Collected data:
********
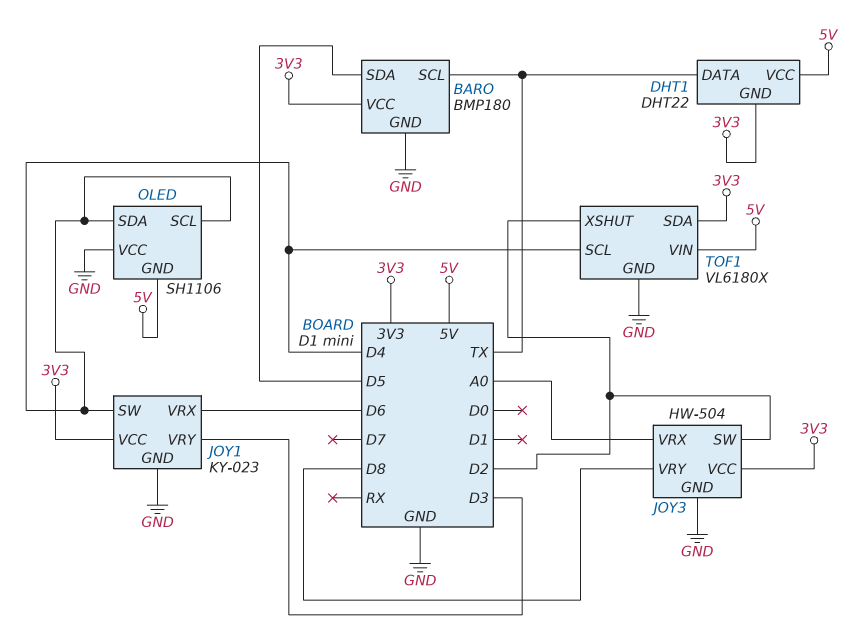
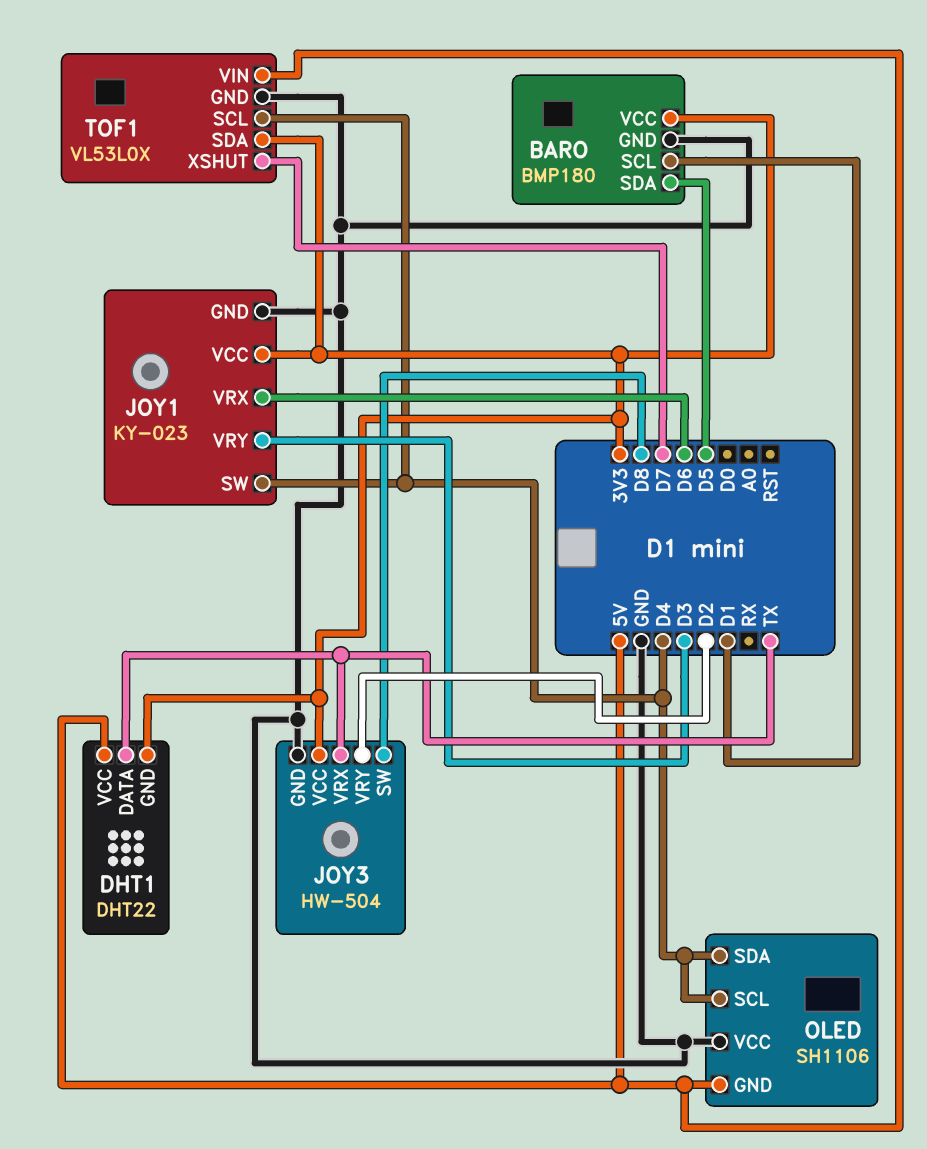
BARO pin SCL: TX -> D1
JOY3 pin SW: D2 -> D8
JOY3 pin VRX: A0 -> TX
JOY3 pin VRY: D8 -> D2
TOF1: VL6180X -> VL53L0X
TOF1 pin XSHUT: D2 -> D7

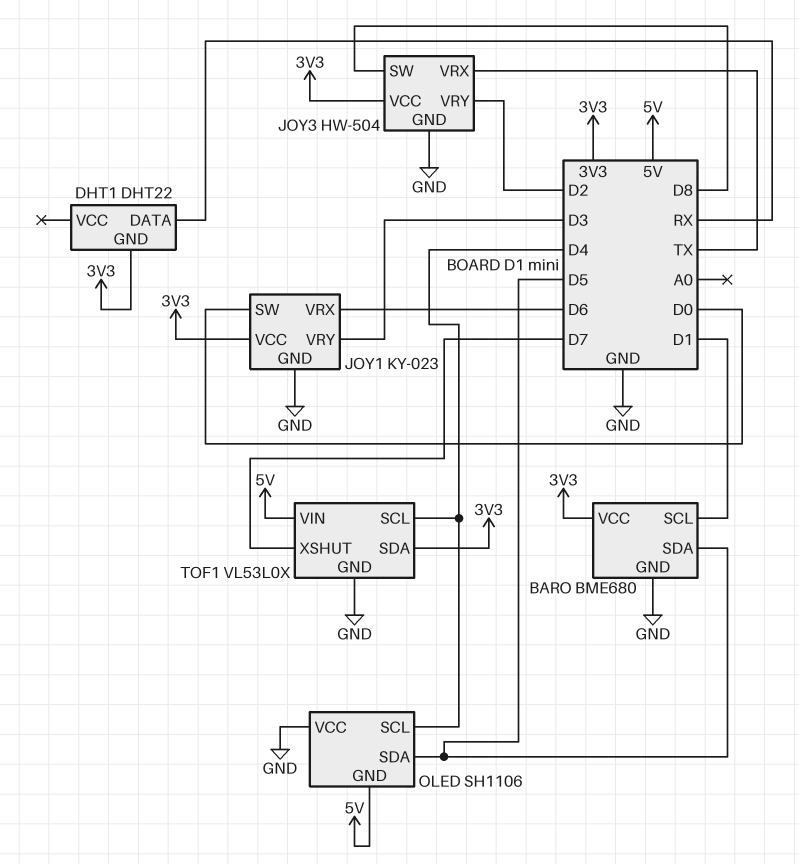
BARO: BMP180 -> BME680
DHT1 pin DATA: TX -> RX
DHT1 pin VCC: 5V -> none
JOY1 pin SW: D4 -> D0
OLED pin SDA: D4 -> D5

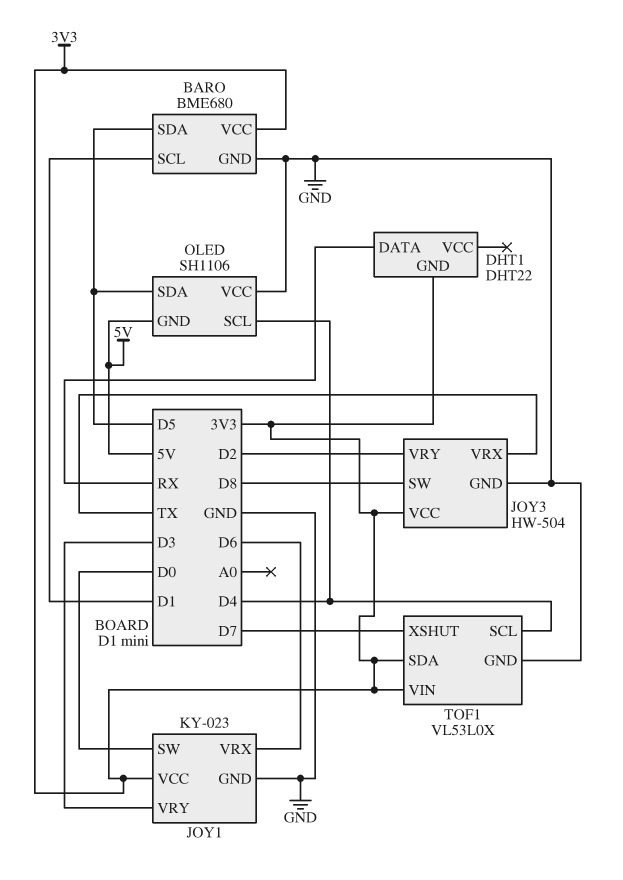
TOF1 pin VIN: 5V -> 3V3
********
Exercise details:
Where in the records does the string "BARO" appear? Copy every line that has it.

Solved problem:
BARO pin SCL: TX -> D1
BARO: BMP180 -> BME680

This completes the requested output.